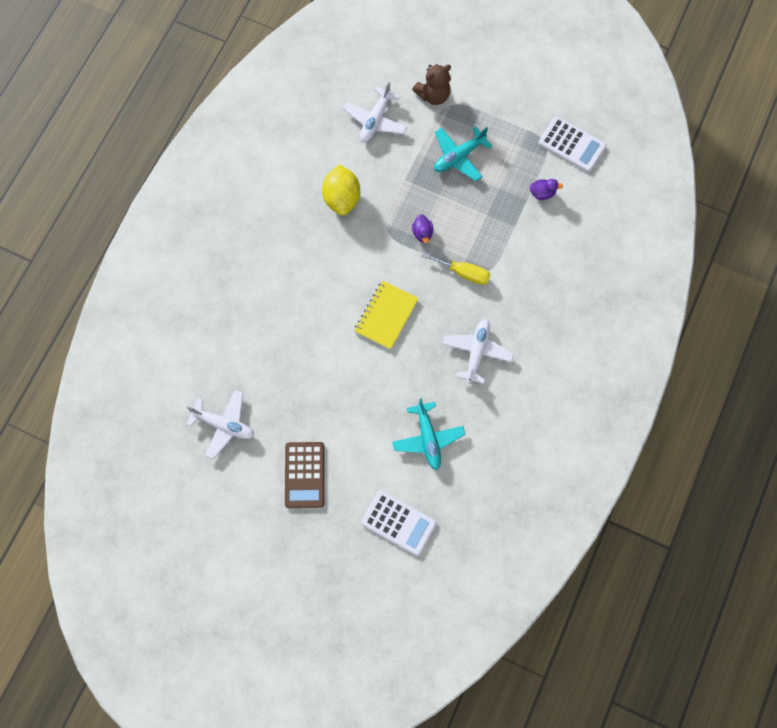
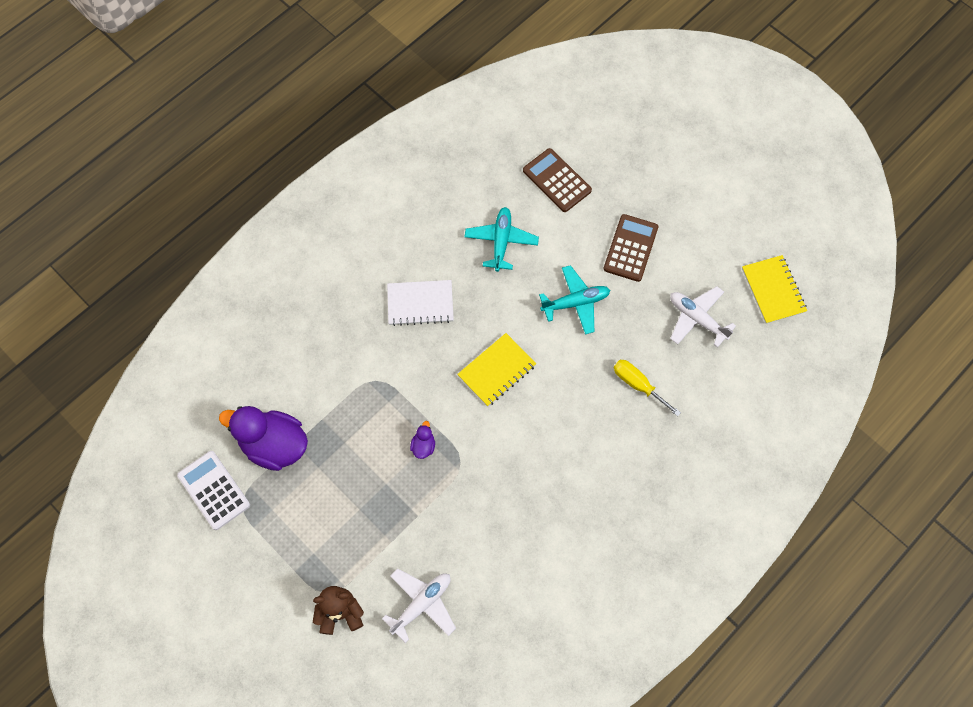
camera: 160 degrees left, 5 degrees down
yellow lemon [322,164,360,216] -> none
white calculator [361,490,436,556] -> brown calculator [523,148,592,212]
yellow screwdriver [421,252,490,285] -> yellow screwdriver moved to [614,360,681,416]
turquoise plane [434,126,492,181] -> turquoise plane moved to [539,265,610,335]
white plane [442,319,514,384] -> white notebook [387,280,454,326]
purple duck [530,179,563,200] -> purple duck [219,406,308,471], size x2.36
none -> yellow notebook [742,255,807,324]

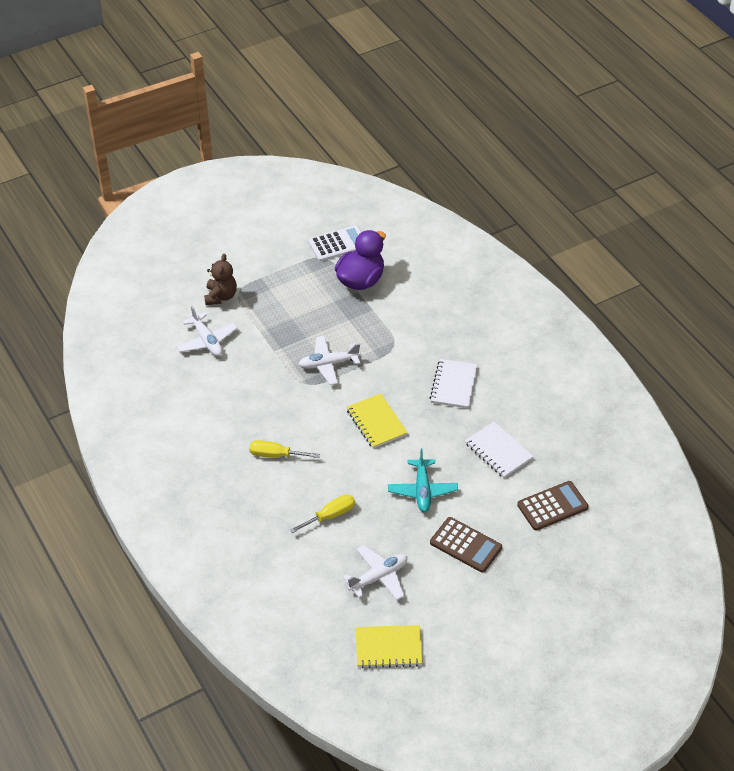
camera: 105 degrees right, 20 degrees down
purple duck [410,421,435,459] -> white plane [299,336,360,385]
turquoise plane [464,207,539,272] -> white notebook [465,421,534,478]
none -> yellow screwdriver [250,440,320,458]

···

What is required
Write out the whole listing exactly. Do not include the pictures.

Answer area
camera: 160 degrees left, 5 degrees down
yellow lemon [322,164,360,216] -> none
white calculator [361,490,436,556] -> brown calculator [523,148,592,212]
yellow screwdriver [421,252,490,285] -> yellow screwdriver moved to [614,360,681,416]
turquoise plane [434,126,492,181] -> turquoise plane moved to [539,265,610,335]
white plane [442,319,514,384] -> white notebook [387,280,454,326]
purple duck [530,179,563,200] -> purple duck [219,406,308,471], size x2.36
none -> yellow notebook [742,255,807,324]

camera: 105 degrees right, 20 degrees down
purple duck [410,421,435,459] -> white plane [299,336,360,385]
turquoise plane [464,207,539,272] -> white notebook [465,421,534,478]
none -> yellow screwdriver [250,440,320,458]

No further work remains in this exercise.